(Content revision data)
* * * *
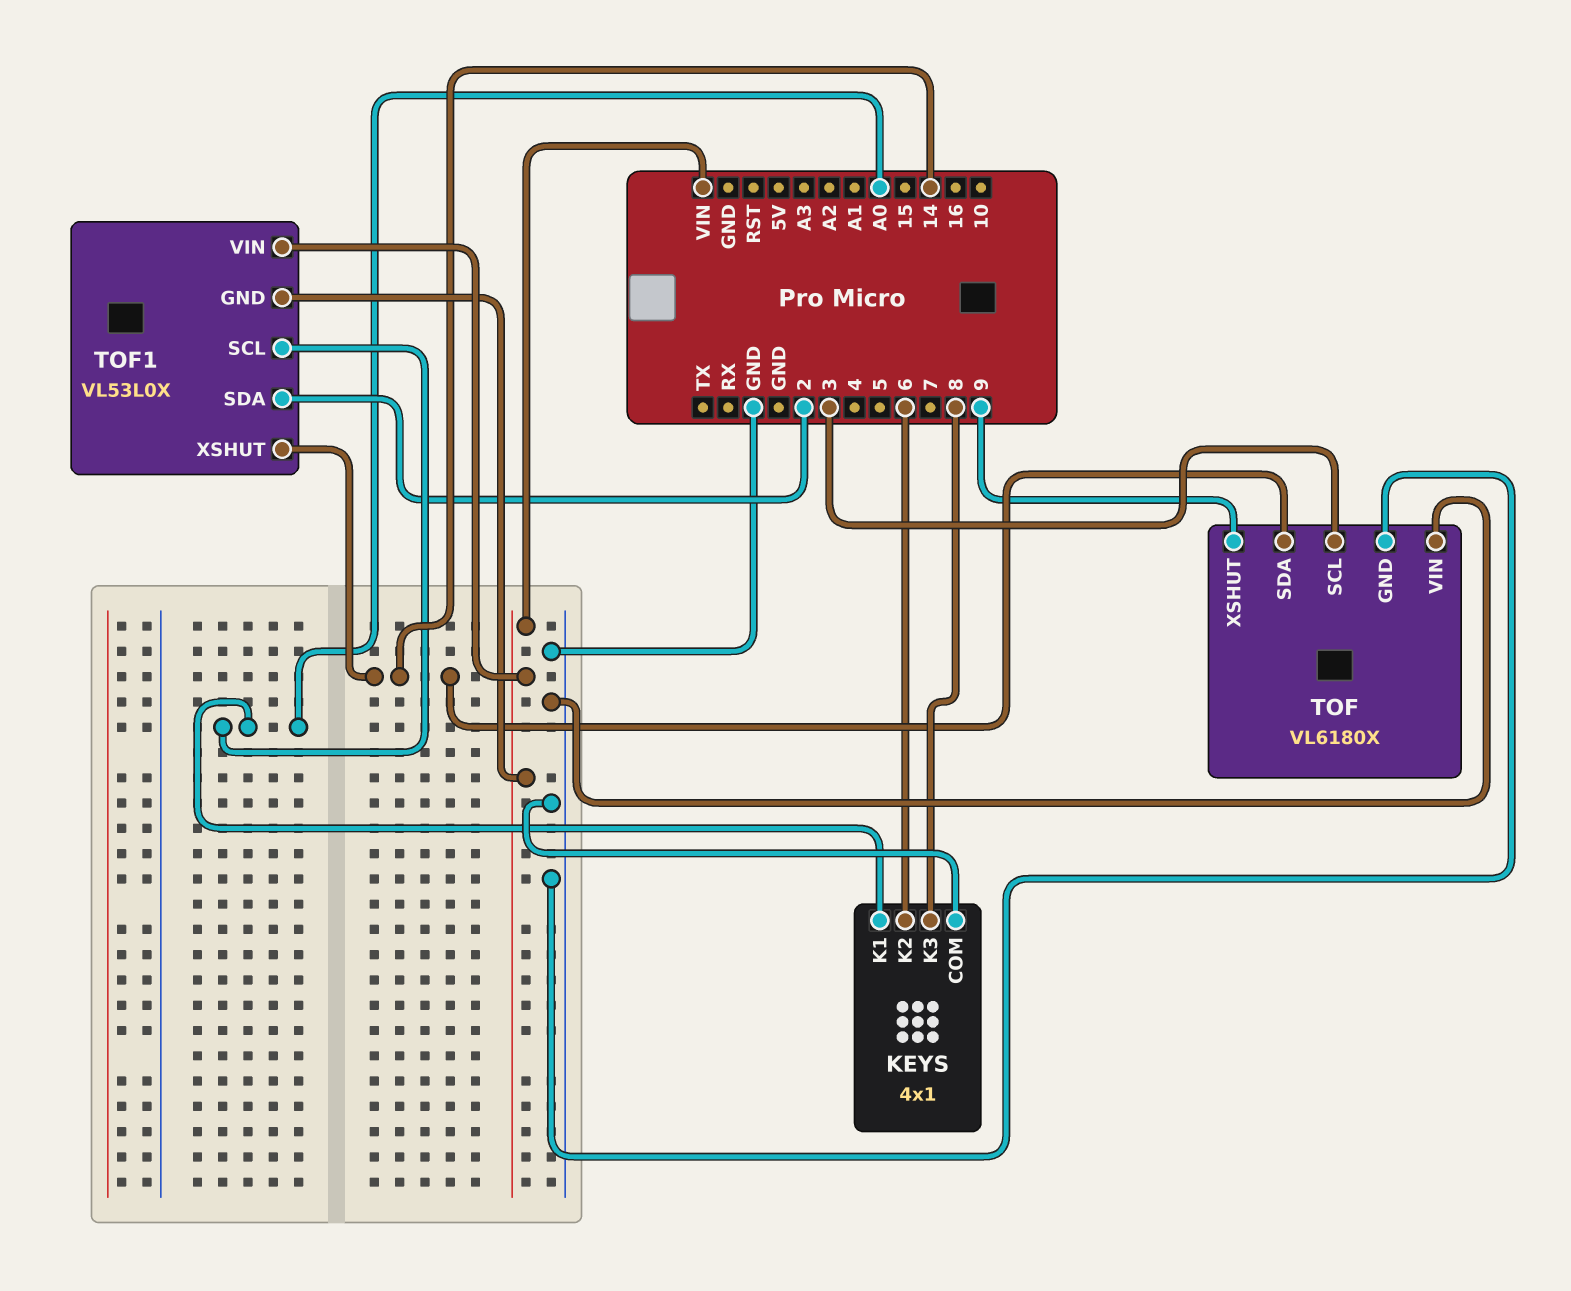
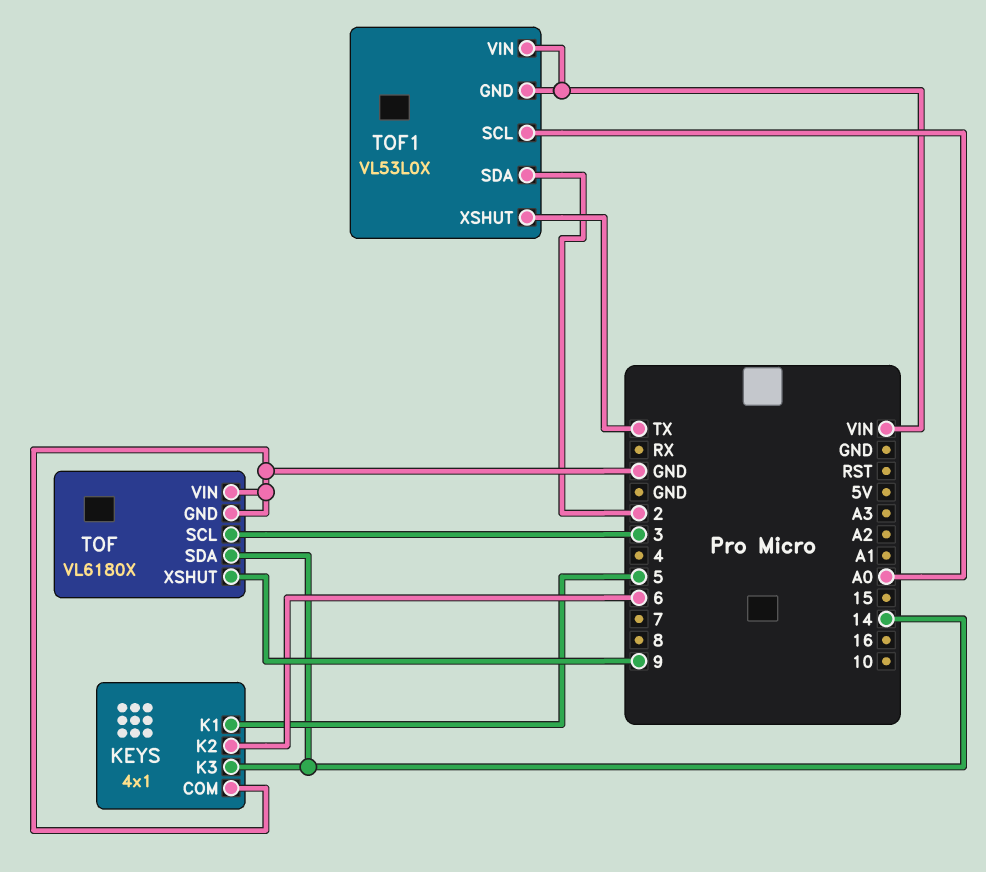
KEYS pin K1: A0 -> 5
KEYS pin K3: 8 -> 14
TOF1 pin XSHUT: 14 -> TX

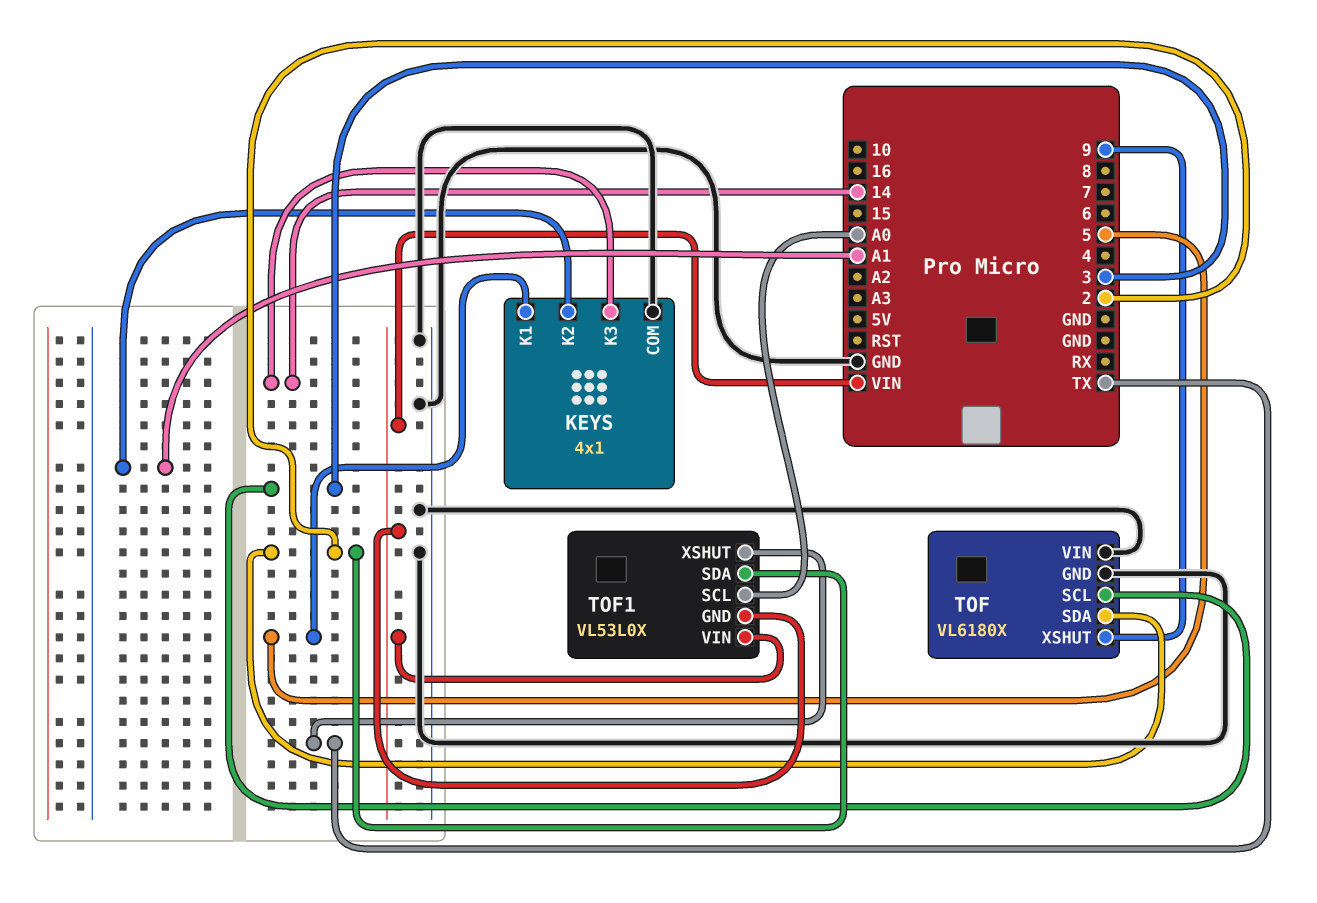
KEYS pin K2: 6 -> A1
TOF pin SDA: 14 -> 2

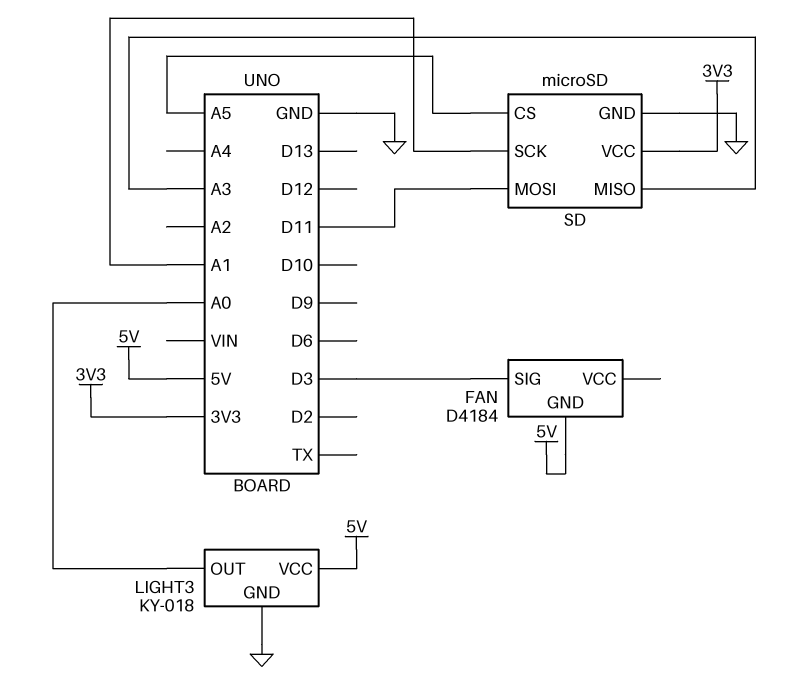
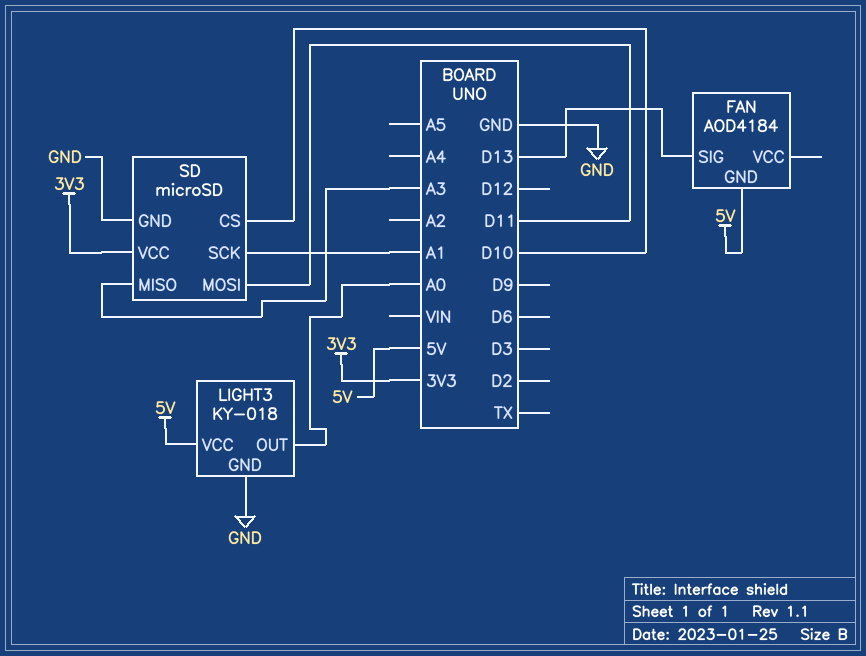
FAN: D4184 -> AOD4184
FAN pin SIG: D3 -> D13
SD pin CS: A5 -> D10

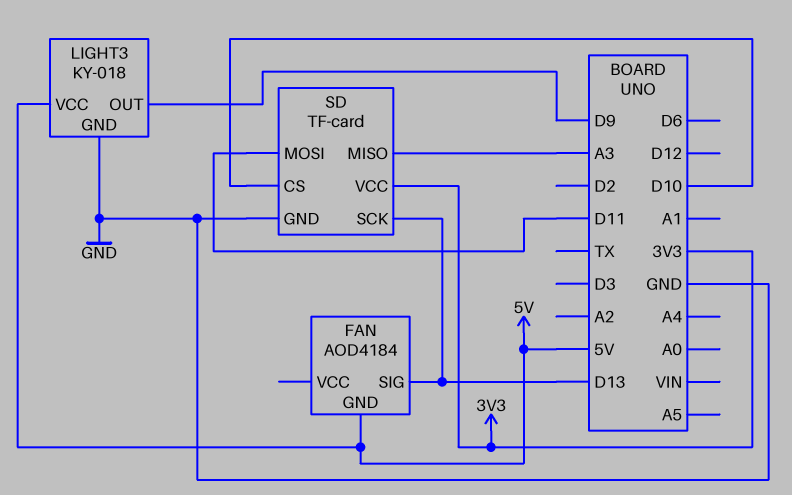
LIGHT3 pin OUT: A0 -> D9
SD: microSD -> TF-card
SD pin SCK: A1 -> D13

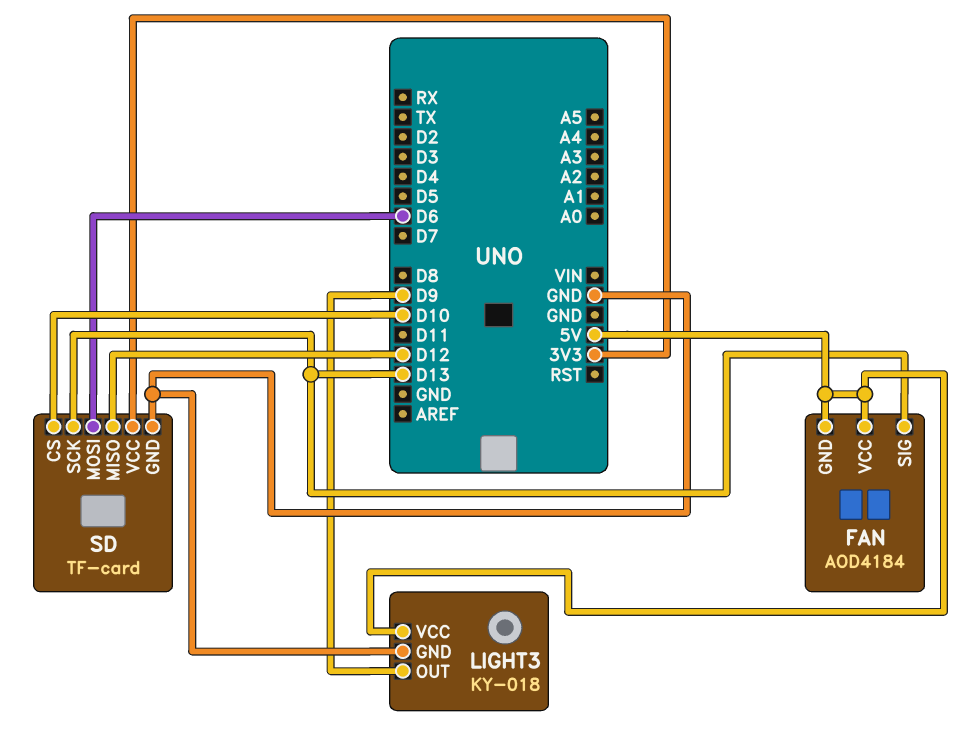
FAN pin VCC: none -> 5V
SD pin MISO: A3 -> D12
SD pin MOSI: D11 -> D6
* * * *
**EXERCISE PROMPT**
Please give the data above again in exact form and omit every picture.

**EXERCISE RESPONSE**
KEYS pin K1: A0 -> 5
KEYS pin K3: 8 -> 14
TOF1 pin XSHUT: 14 -> TX

KEYS pin K2: 6 -> A1
TOF pin SDA: 14 -> 2

FAN: D4184 -> AOD4184
FAN pin SIG: D3 -> D13
SD pin CS: A5 -> D10

LIGHT3 pin OUT: A0 -> D9
SD: microSD -> TF-card
SD pin SCK: A1 -> D13

FAN pin VCC: none -> 5V
SD pin MISO: A3 -> D12
SD pin MOSI: D11 -> D6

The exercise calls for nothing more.